Copy each of the records exactly.

=== Data shown ===
....
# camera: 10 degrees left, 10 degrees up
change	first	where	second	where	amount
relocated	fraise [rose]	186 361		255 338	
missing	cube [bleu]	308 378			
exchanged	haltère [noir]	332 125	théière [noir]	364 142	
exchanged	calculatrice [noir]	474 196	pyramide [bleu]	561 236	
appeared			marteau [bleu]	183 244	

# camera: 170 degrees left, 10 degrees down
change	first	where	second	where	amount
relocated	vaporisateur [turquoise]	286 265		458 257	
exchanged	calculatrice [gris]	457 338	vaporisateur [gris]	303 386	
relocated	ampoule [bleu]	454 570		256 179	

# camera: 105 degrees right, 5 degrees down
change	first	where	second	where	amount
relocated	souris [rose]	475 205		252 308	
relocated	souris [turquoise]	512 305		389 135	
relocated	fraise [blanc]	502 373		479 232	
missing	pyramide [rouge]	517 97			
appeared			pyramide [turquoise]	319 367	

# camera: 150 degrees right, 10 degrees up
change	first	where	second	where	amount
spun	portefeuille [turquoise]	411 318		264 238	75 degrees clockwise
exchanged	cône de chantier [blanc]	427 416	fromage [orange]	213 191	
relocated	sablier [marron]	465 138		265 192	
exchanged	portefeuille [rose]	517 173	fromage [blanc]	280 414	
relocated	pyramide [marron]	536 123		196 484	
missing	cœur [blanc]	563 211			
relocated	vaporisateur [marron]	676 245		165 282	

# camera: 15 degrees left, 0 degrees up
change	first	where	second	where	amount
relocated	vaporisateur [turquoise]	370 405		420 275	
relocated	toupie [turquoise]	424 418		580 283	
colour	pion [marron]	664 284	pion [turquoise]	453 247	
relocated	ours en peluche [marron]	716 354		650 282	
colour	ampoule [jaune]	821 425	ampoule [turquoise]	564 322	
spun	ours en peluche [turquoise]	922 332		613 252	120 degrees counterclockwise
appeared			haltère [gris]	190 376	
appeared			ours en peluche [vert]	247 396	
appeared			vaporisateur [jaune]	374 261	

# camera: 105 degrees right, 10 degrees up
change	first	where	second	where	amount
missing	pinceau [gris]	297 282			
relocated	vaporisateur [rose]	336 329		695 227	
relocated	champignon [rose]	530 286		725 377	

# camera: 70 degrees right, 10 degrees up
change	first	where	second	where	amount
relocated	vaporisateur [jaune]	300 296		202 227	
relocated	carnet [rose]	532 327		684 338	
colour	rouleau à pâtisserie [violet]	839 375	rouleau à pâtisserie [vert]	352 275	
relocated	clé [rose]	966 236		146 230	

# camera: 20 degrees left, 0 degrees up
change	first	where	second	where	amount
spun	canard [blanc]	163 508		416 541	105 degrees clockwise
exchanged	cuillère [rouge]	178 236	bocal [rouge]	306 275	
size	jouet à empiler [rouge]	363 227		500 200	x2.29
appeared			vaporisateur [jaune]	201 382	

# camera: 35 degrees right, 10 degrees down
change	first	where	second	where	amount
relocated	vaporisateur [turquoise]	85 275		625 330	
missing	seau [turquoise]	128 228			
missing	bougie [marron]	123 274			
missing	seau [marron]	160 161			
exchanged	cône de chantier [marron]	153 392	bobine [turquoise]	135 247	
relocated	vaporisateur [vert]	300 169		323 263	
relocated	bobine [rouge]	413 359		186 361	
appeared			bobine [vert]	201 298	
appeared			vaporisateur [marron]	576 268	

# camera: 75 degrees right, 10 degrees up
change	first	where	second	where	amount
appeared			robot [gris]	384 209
....
=== The completed task ===
# camera: 10 degrees left, 10 degrees up
change	first	where	second	where	amount
relocated	fraise [rose]	186 361		255 338	
missing	cube [bleu]	308 378			
exchanged	haltère [noir]	332 125	théière [noir]	364 142	
exchanged	calculatrice [noir]	474 196	pyramide [bleu]	561 236	
appeared			marteau [bleu]	183 244	

# camera: 170 degrees left, 10 degrees down
change	first	where	second	where	amount
relocated	vaporisateur [turquoise]	286 265		458 257	
exchanged	calculatrice [gris]	457 338	vaporisateur [gris]	303 386	
relocated	ampoule [bleu]	454 570		256 179	

# camera: 105 degrees right, 5 degrees down
change	first	where	second	where	amount
relocated	souris [rose]	475 205		252 308	
relocated	souris [turquoise]	512 305		389 135	
relocated	fraise [blanc]	502 373		479 232	
missing	pyramide [rouge]	517 97			
appeared			pyramide [turquoise]	319 367	

# camera: 150 degrees right, 10 degrees up
change	first	where	second	where	amount
spun	portefeuille [turquoise]	411 318		264 238	75 degrees clockwise
exchanged	cône de chantier [blanc]	427 416	fromage [orange]	213 191	
relocated	sablier [marron]	465 138		265 192	
exchanged	portefeuille [rose]	517 173	fromage [blanc]	280 414	
relocated	pyramide [marron]	536 123		196 484	
missing	cœur [blanc]	563 211			
relocated	vaporisateur [marron]	676 245		165 282	

# camera: 15 degrees left, 0 degrees up
change	first	where	second	where	amount
relocated	vaporisateur [turquoise]	370 405		420 275	
relocated	toupie [turquoise]	424 418		580 283	
colour	pion [marron]	664 284	pion [turquoise]	453 247	
relocated	ours en peluche [marron]	716 354		650 282	
colour	ampoule [jaune]	821 425	ampoule [turquoise]	564 322	
spun	ours en peluche [turquoise]	922 332		613 252	120 degrees counterclockwise
appeared			haltère [gris]	190 376	
appeared			ours en peluche [vert]	247 396	
appeared			vaporisateur [jaune]	374 261	

# camera: 105 degrees right, 10 degrees up
change	first	where	second	where	amount
missing	pinceau [gris]	297 282			
relocated	vaporisateur [rose]	336 329		695 227	
relocated	champignon [rose]	530 286		725 377	

# camera: 70 degrees right, 10 degrees up
change	first	where	second	where	amount
relocated	vaporisateur [jaune]	300 296		202 227	
relocated	carnet [rose]	532 327		684 338	
colour	rouleau à pâtisserie [violet]	839 375	rouleau à pâtisserie [vert]	352 275	
relocated	clé [rose]	966 236		146 230	

# camera: 20 degrees left, 0 degrees up
change	first	where	second	where	amount
spun	canard [blanc]	163 508		416 541	105 degrees clockwise
exchanged	cuillère [rouge]	178 236	bocal [rouge]	306 275	
size	jouet à empiler [rouge]	363 227		500 200	x2.29
appeared			vaporisateur [jaune]	201 382	

# camera: 35 degrees right, 10 degrees down
change	first	where	second	where	amount
relocated	vaporisateur [turquoise]	85 275		625 330	
missing	seau [turquoise]	128 228			
missing	bougie [marron]	123 274			
missing	seau [marron]	160 161			
exchanged	cône de chantier [marron]	153 392	bobine [turquoise]	135 247	
relocated	vaporisateur [vert]	300 169		323 263	
relocated	bobine [rouge]	413 359		186 361	
appeared			bobine [vert]	201 298	
appeared			vaporisateur [marron]	576 268	

# camera: 75 degrees right, 10 degrees up
change	first	where	second	where	amount
appeared			robot [gris]	384 209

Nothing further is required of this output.